Exercise details
Your answer should be the lines from the one containing "yellow brick C6:C8" through the final line below, copied exactly.

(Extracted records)
====================

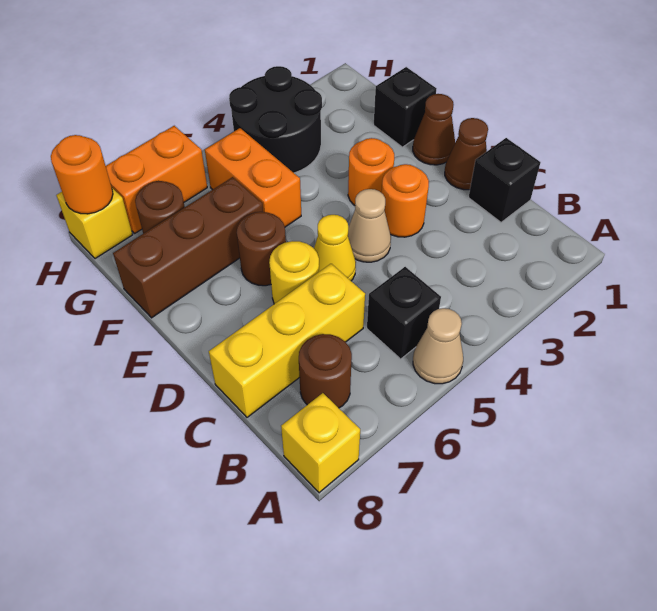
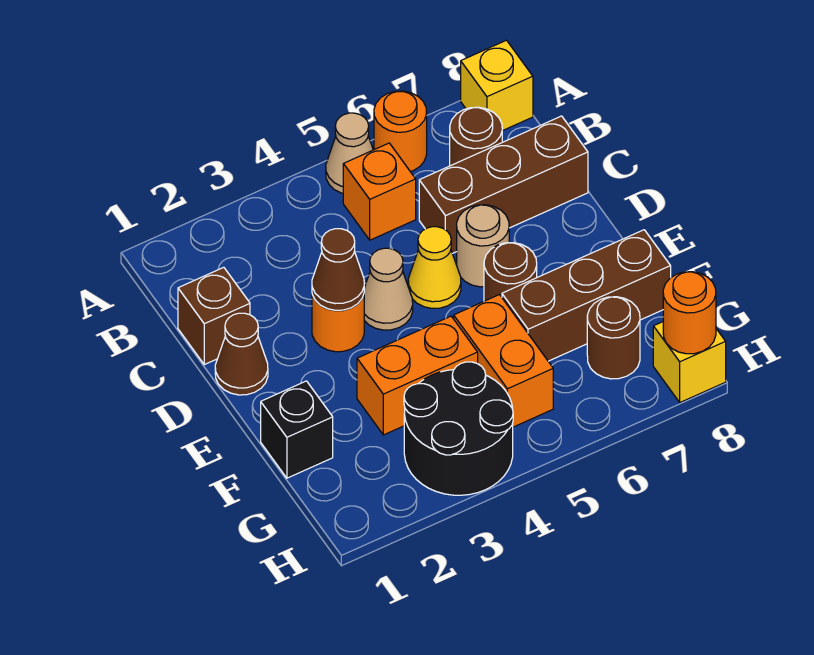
black brick B5 level 1 -> orange brick B5 level 1
black brick C1 level 1 -> brown brick C1 level 1
yellow brick C6:C8 level 1 -> brown brick C6:C8 level 1
yellow round brick D6 level 1 -> tan round brick D6 level 1
brown cone E1 level 1 -> brown cone D3 level 2
orange round brick E3 level 1 -> orange round brick A6 level 1
orange brick H6:H7 level 1 -> orange brick F3:F4 level 1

====================

Answer to this task
yellow brick C6:C8 level 1 -> brown brick C6:C8 level 1
yellow round brick D6 level 1 -> tan round brick D6 level 1
brown cone E1 level 1 -> brown cone D3 level 2
orange round brick E3 level 1 -> orange round brick A6 level 1
orange brick H6:H7 level 1 -> orange brick F3:F4 level 1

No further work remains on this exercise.